● **Work instructions**
The records below are to be set down again exactly, with the pictures left out.

Stored data entries:
*** Begin section ***

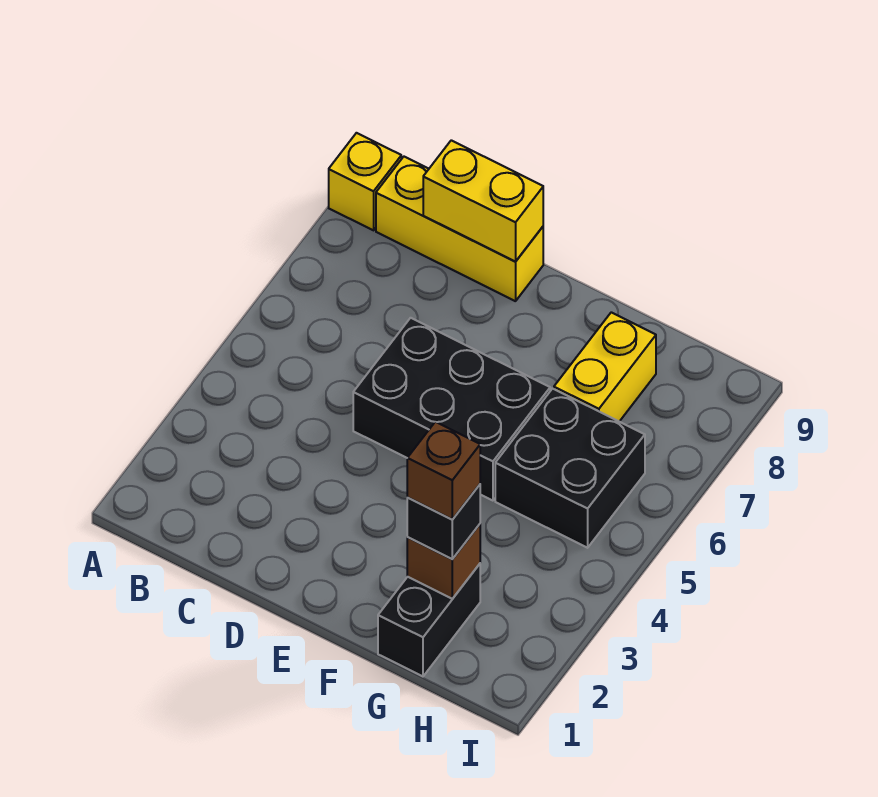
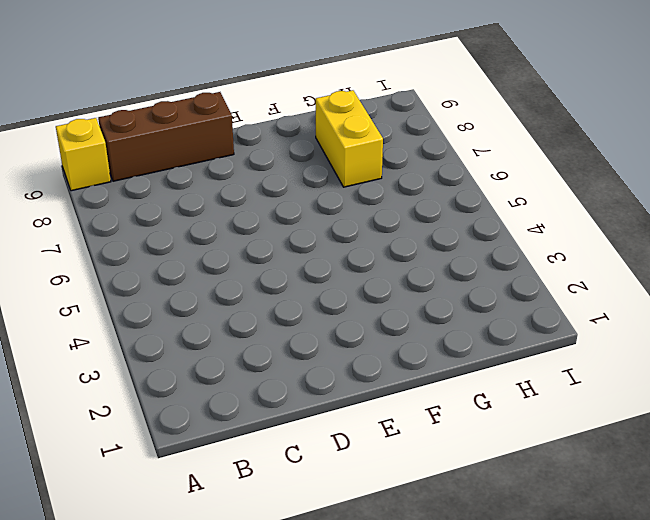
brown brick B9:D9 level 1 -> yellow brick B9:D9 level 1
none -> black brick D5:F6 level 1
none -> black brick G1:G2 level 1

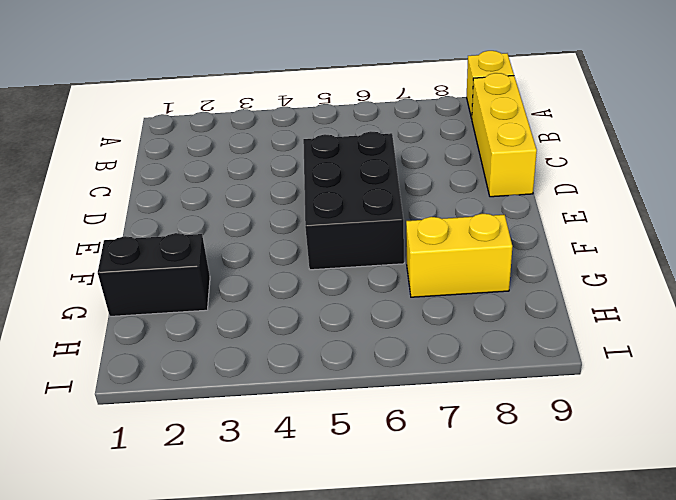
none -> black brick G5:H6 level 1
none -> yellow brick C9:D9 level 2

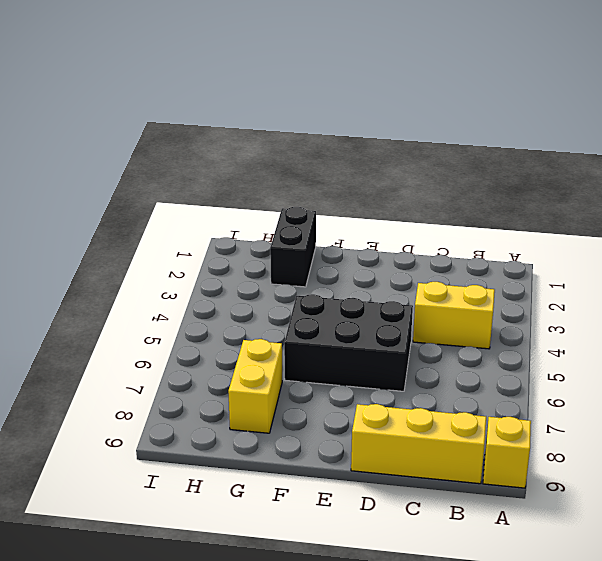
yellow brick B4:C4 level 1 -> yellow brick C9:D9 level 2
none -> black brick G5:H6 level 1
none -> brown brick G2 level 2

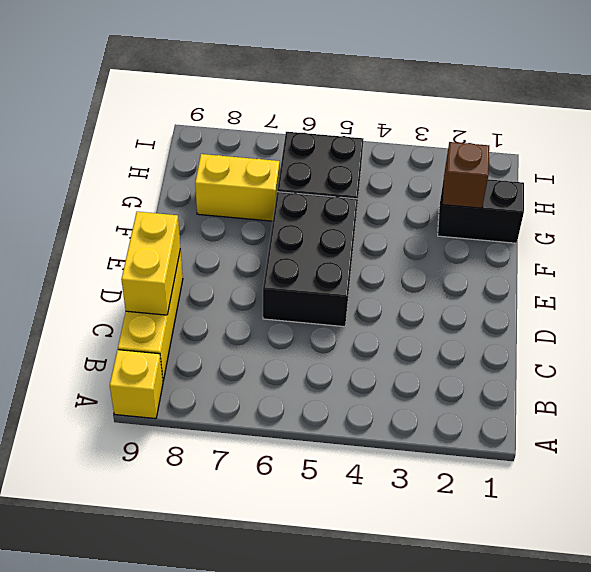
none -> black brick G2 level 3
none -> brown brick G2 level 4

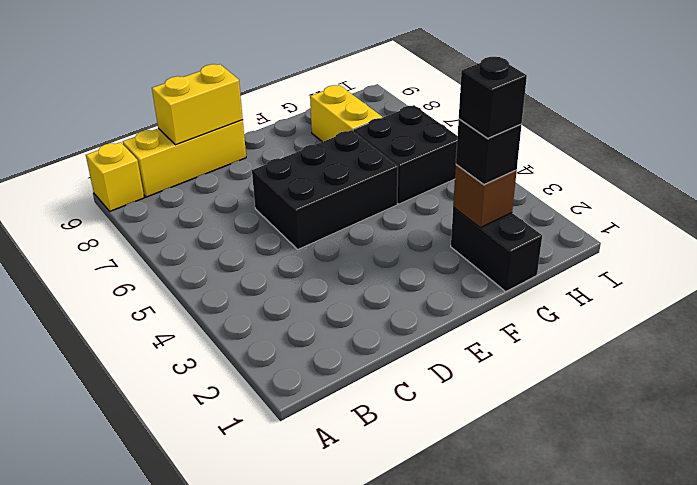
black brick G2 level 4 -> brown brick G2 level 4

*** End section ***

● **Answer space**
brown brick B9:D9 level 1 -> yellow brick B9:D9 level 1
none -> black brick D5:F6 level 1
none -> black brick G1:G2 level 1

none -> black brick G5:H6 level 1
none -> yellow brick C9:D9 level 2

yellow brick B4:C4 level 1 -> yellow brick C9:D9 level 2
none -> black brick G5:H6 level 1
none -> brown brick G2 level 2

none -> black brick G2 level 3
none -> brown brick G2 level 4

black brick G2 level 4 -> brown brick G2 level 4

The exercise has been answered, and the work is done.